Below is a block of entries; repeat all of it exactly but omit the pictures.

Segment Start: STORED DATA

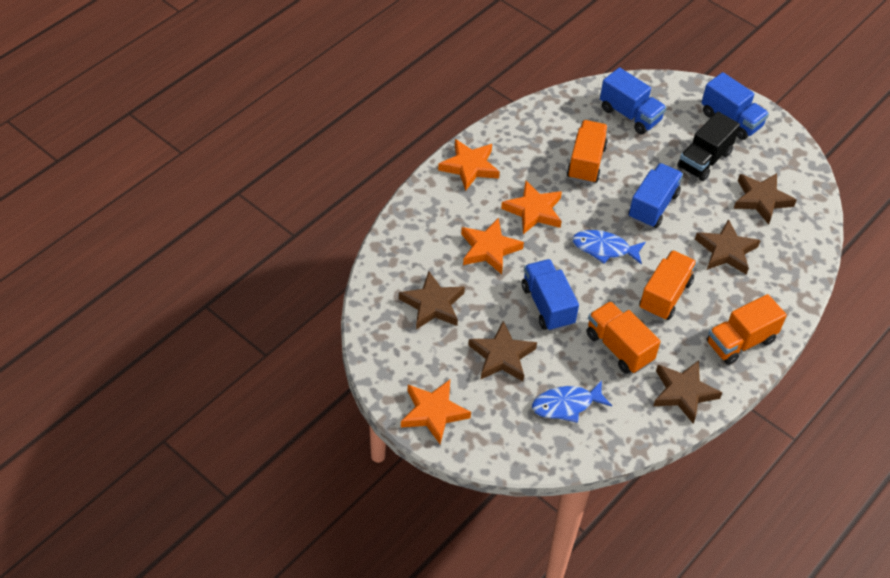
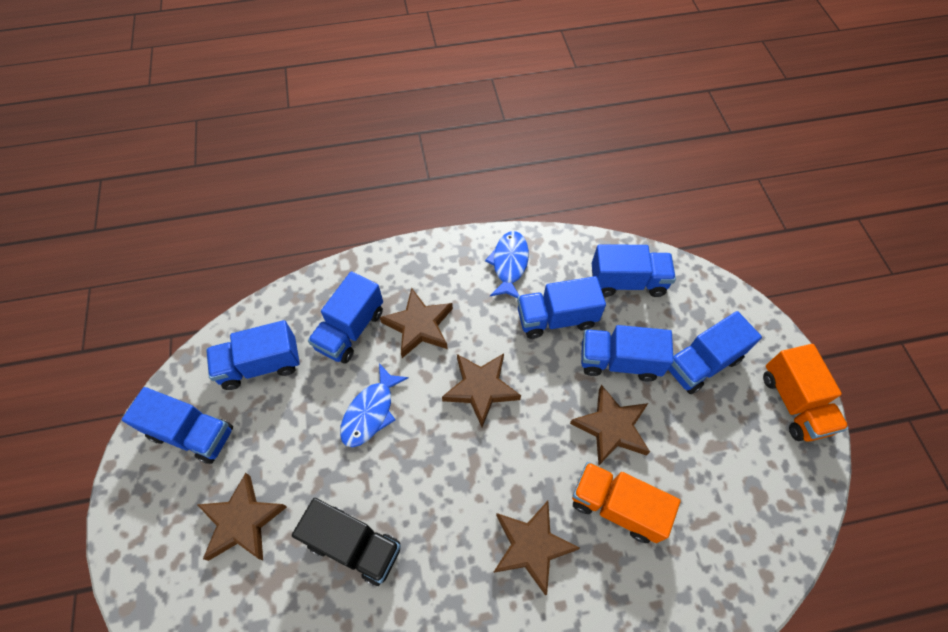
blue truck: 4 -> 7
orange star: 4 -> 0
orange truck: 4 -> 2

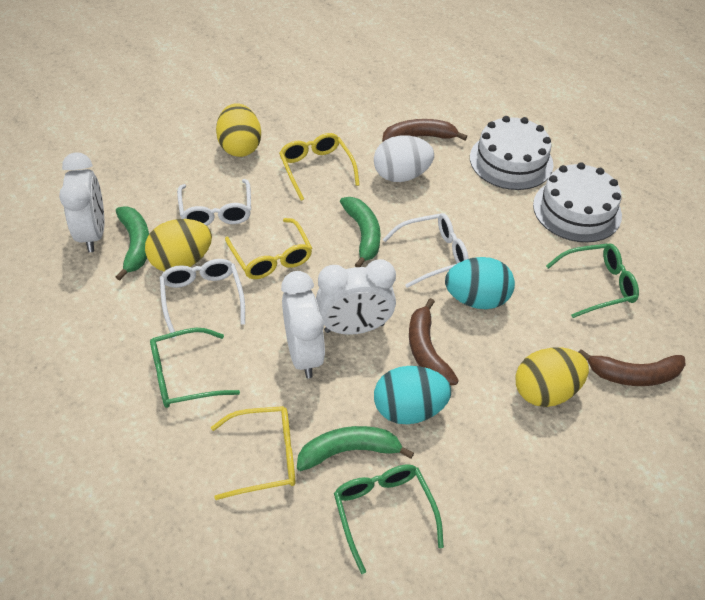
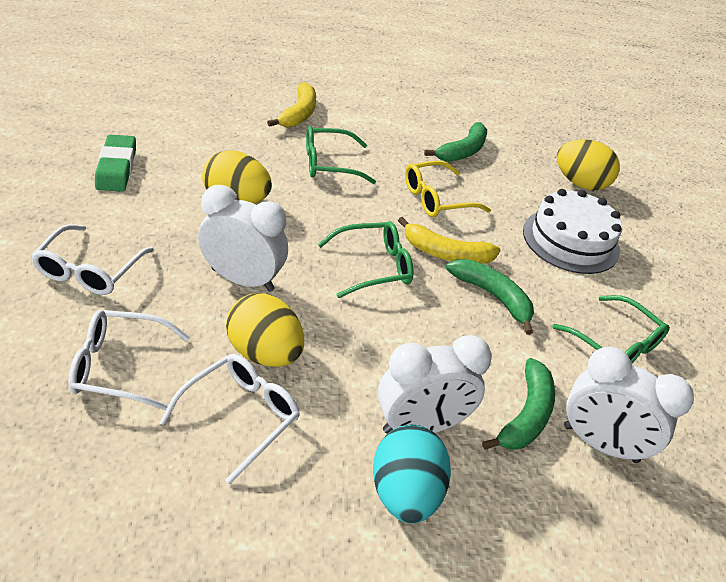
brown banana: 3 -> 0
green eraser: 0 -> 1
turquoise egg: 2 -> 1
white cake: 2 -> 1
white egg: 1 -> 0
yellow banana: 0 -> 2
yellow glasses: 3 -> 1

Segment End: STORED DATA

> RESPONSE AREA
blue truck: 4 -> 7
orange star: 4 -> 0
orange truck: 4 -> 2

brown banana: 3 -> 0
green eraser: 0 -> 1
turquoise egg: 2 -> 1
white cake: 2 -> 1
white egg: 1 -> 0
yellow banana: 0 -> 2
yellow glasses: 3 -> 1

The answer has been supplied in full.